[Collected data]
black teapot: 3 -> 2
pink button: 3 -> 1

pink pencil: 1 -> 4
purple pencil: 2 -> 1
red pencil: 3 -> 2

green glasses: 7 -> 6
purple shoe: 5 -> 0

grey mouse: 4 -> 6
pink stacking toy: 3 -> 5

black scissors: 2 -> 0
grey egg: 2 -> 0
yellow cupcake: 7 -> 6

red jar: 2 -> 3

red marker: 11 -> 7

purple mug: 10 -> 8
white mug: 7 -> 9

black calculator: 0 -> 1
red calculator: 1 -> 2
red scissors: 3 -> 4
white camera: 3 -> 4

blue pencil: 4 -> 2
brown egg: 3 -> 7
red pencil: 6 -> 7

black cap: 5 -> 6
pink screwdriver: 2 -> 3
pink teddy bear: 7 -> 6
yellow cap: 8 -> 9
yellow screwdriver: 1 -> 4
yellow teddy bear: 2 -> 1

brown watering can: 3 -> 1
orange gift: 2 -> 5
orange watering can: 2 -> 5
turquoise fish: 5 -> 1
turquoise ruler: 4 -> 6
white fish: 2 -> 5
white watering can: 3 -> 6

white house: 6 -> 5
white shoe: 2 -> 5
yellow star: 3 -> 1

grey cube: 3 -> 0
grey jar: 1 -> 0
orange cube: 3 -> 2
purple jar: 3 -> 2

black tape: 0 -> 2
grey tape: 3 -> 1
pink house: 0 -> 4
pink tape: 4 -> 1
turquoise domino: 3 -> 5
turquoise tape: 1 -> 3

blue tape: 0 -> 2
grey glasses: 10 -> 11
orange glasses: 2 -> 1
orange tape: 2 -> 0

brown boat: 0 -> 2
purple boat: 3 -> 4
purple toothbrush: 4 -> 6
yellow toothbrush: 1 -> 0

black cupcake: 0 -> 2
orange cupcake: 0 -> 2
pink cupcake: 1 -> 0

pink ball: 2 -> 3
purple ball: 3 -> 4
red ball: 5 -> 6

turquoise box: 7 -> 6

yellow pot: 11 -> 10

• [Task objective]:
Reproduce each line from the records that contains the word "calculator".

• [Result for this task]:
black calculator: 0 -> 1
red calculator: 1 -> 2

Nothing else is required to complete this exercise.